(Given entries begins)

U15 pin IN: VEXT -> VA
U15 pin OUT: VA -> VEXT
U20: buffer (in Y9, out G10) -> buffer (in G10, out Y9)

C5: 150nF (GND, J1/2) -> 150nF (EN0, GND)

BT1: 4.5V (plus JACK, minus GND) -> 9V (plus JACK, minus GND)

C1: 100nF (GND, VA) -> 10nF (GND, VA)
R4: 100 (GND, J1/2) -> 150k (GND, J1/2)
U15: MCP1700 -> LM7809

(Given entries ends)
(Given entries begins)

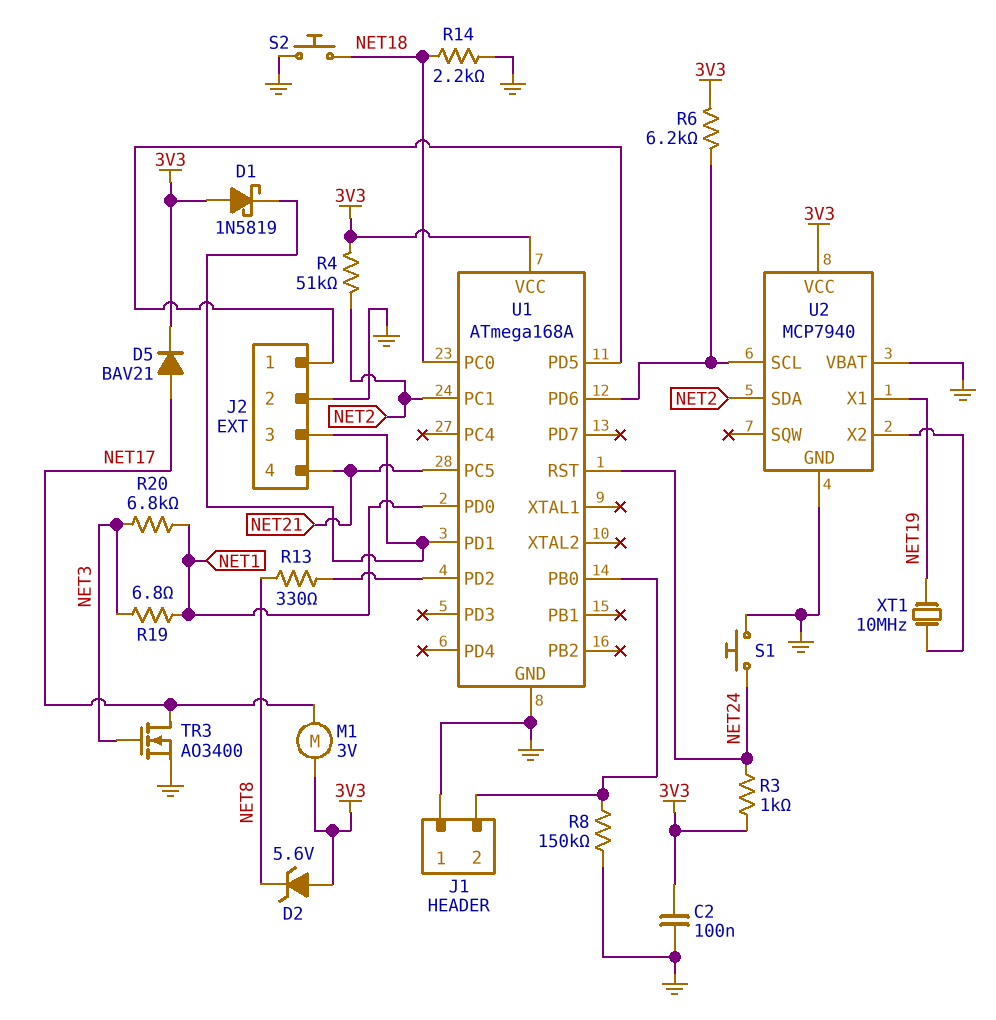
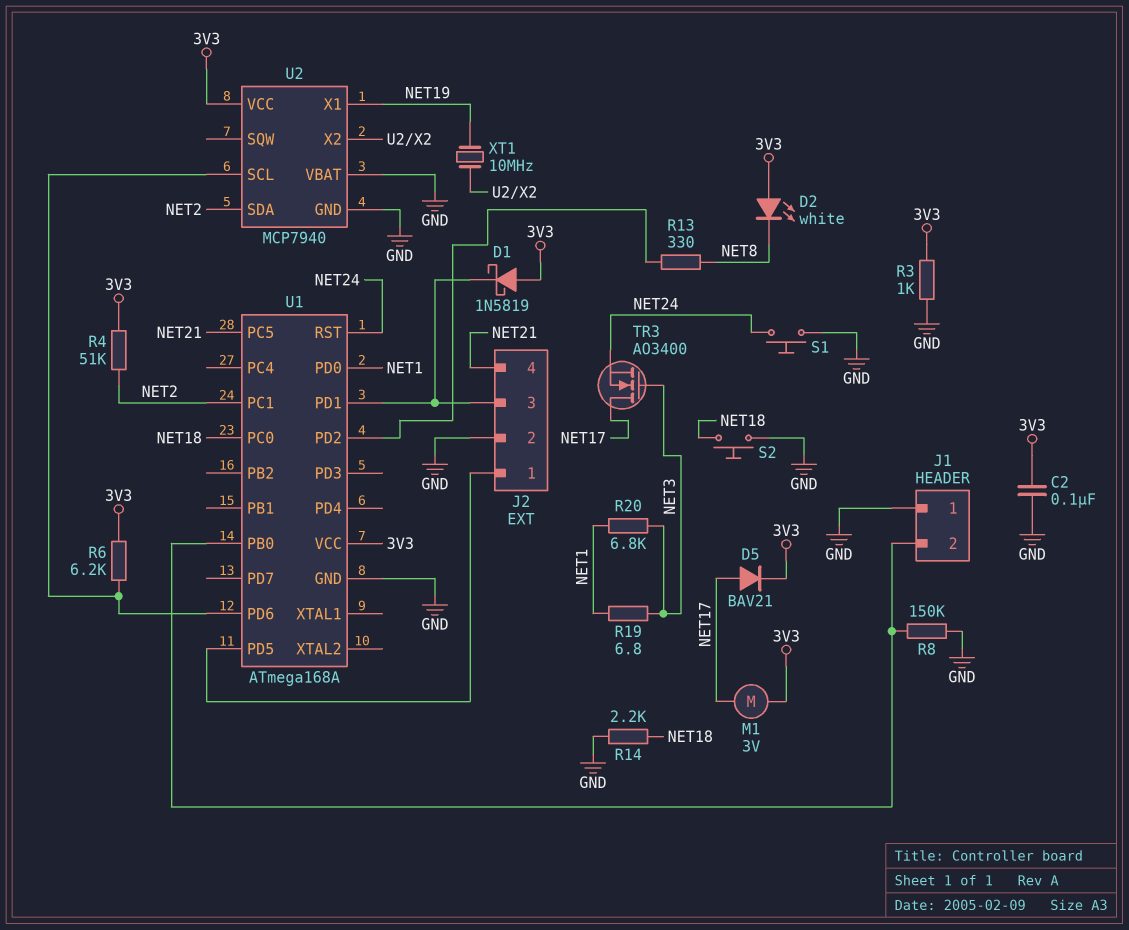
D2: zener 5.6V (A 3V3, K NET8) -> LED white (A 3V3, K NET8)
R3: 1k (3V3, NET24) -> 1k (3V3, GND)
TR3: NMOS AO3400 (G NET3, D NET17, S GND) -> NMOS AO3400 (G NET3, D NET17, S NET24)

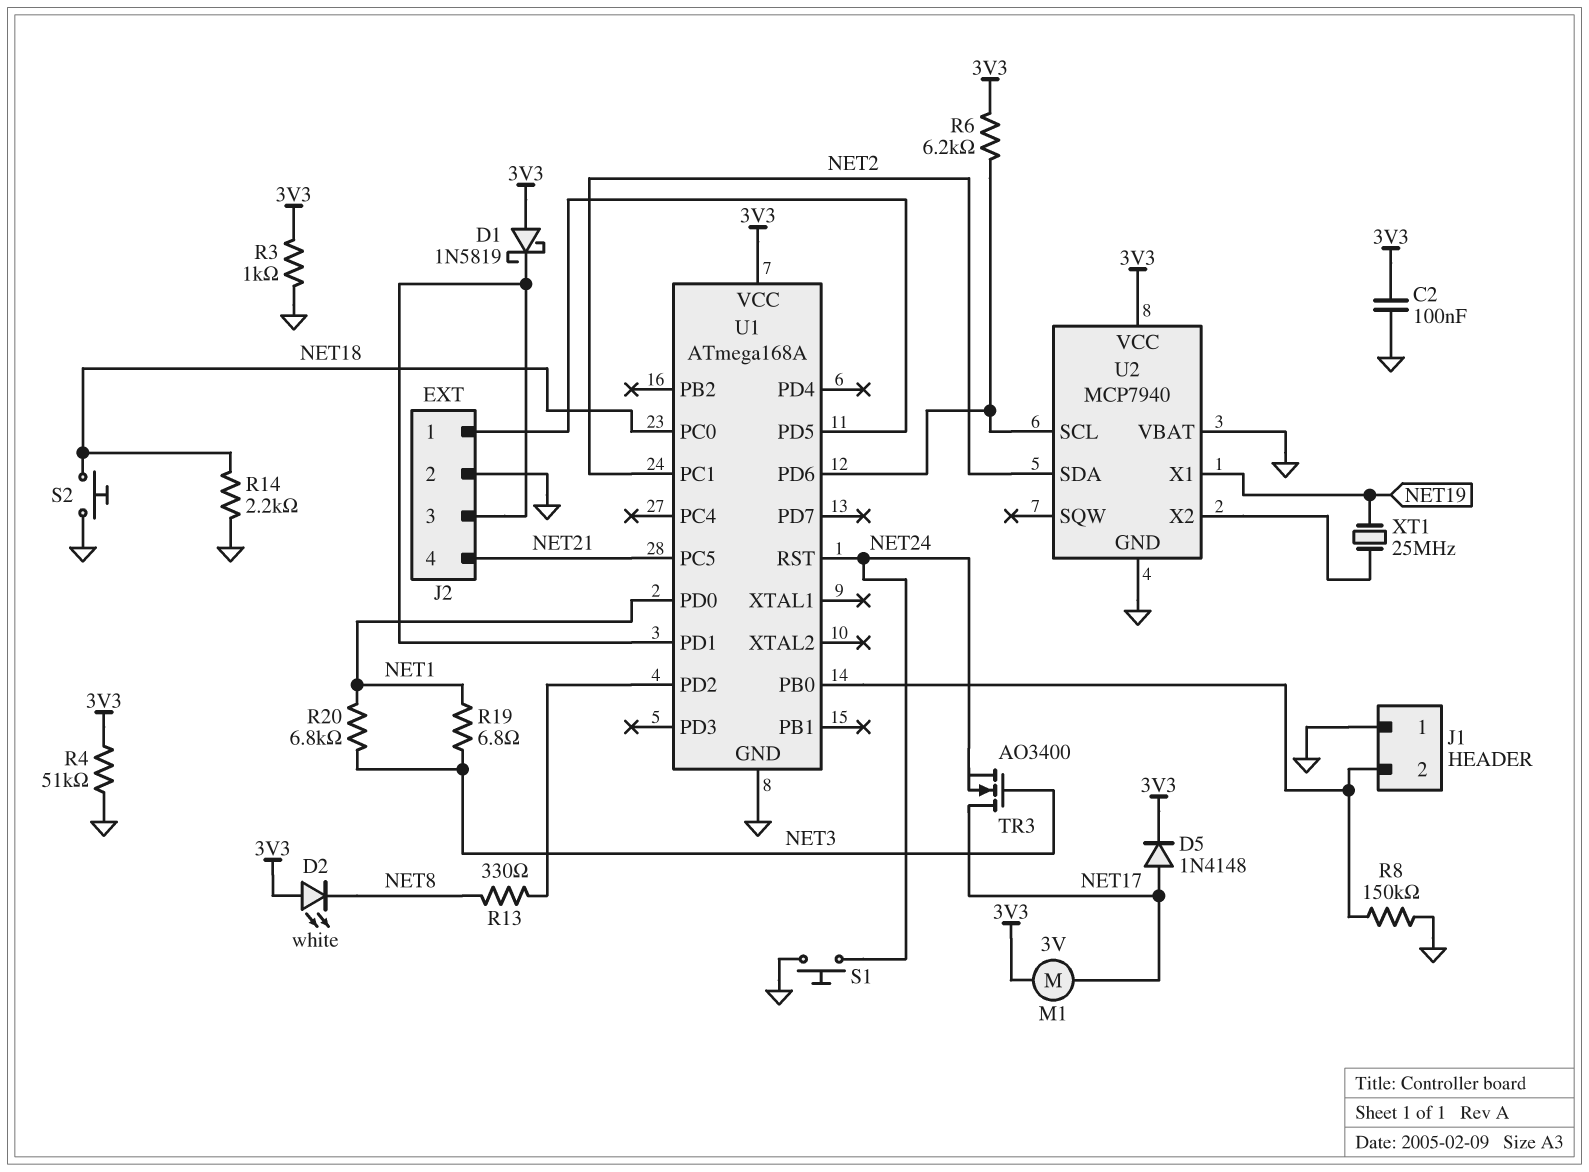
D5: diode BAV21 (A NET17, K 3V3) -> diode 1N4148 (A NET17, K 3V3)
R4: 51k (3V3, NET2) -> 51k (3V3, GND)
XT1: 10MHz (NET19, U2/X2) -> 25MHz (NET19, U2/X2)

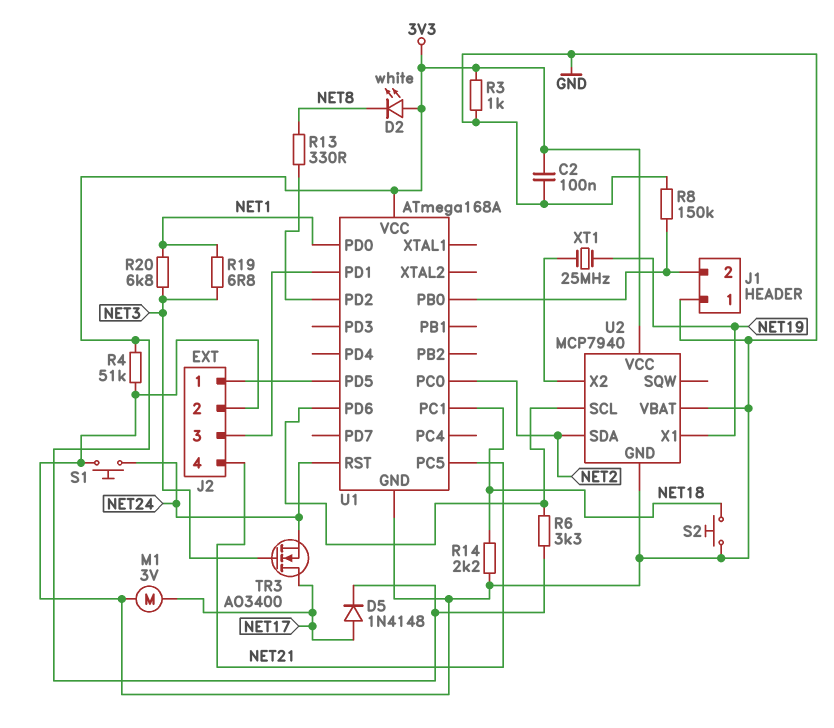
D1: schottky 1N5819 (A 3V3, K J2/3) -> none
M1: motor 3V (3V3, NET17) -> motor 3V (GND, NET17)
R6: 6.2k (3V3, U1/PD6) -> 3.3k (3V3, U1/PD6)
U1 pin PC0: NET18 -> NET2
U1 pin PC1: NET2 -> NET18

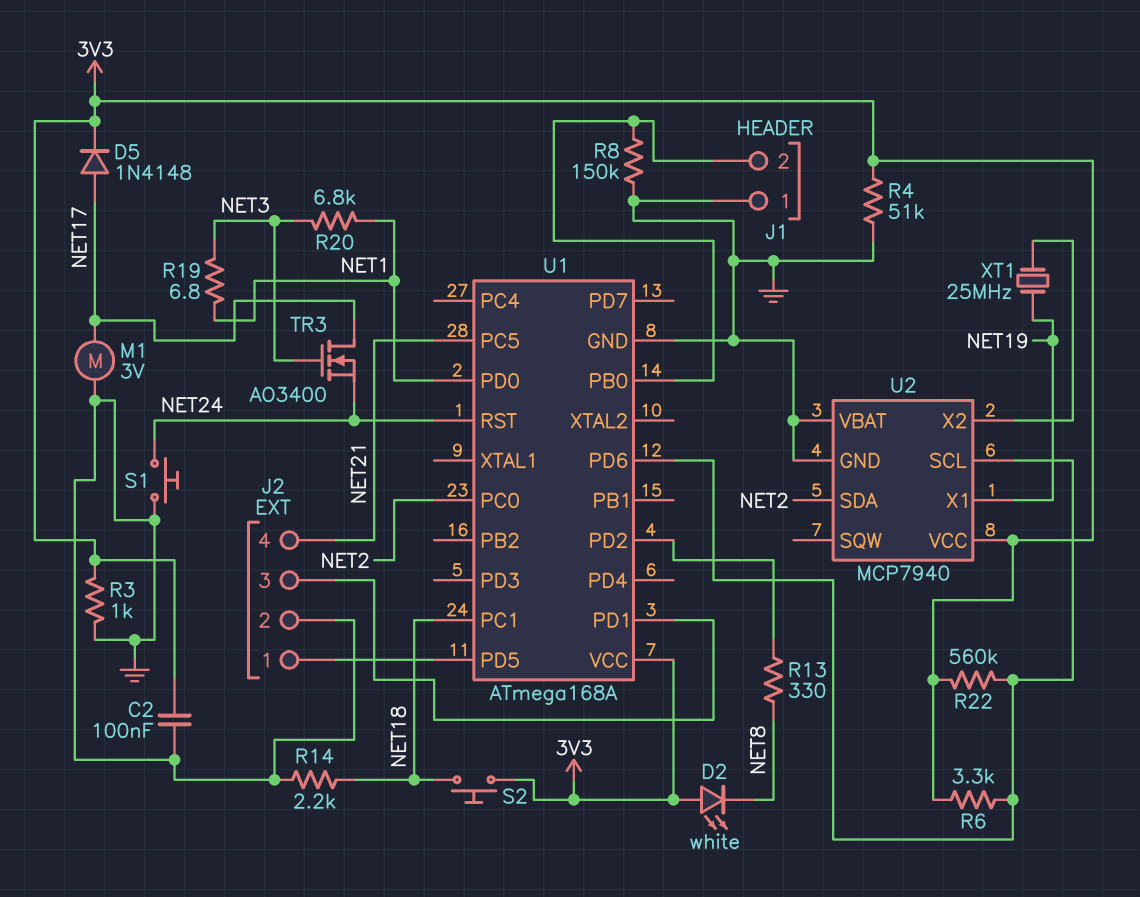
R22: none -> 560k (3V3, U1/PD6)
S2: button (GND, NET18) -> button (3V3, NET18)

(Given entries ends)

* [Assignment]
Return exactly the part of the listing above that opens with the line containing "D1: schottky 1N5819 (A 3V3, K J2/3) -> none" and closes with the line containing "S2: button (GND, NET18)". Pictures stay out.

* [The completed task]
D1: schottky 1N5819 (A 3V3, K J2/3) -> none
M1: motor 3V (3V3, NET17) -> motor 3V (GND, NET17)
R6: 6.2k (3V3, U1/PD6) -> 3.3k (3V3, U1/PD6)
U1 pin PC0: NET18 -> NET2
U1 pin PC1: NET2 -> NET18

R22: none -> 560k (3V3, U1/PD6)
S2: button (GND, NET18) -> button (3V3, NET18)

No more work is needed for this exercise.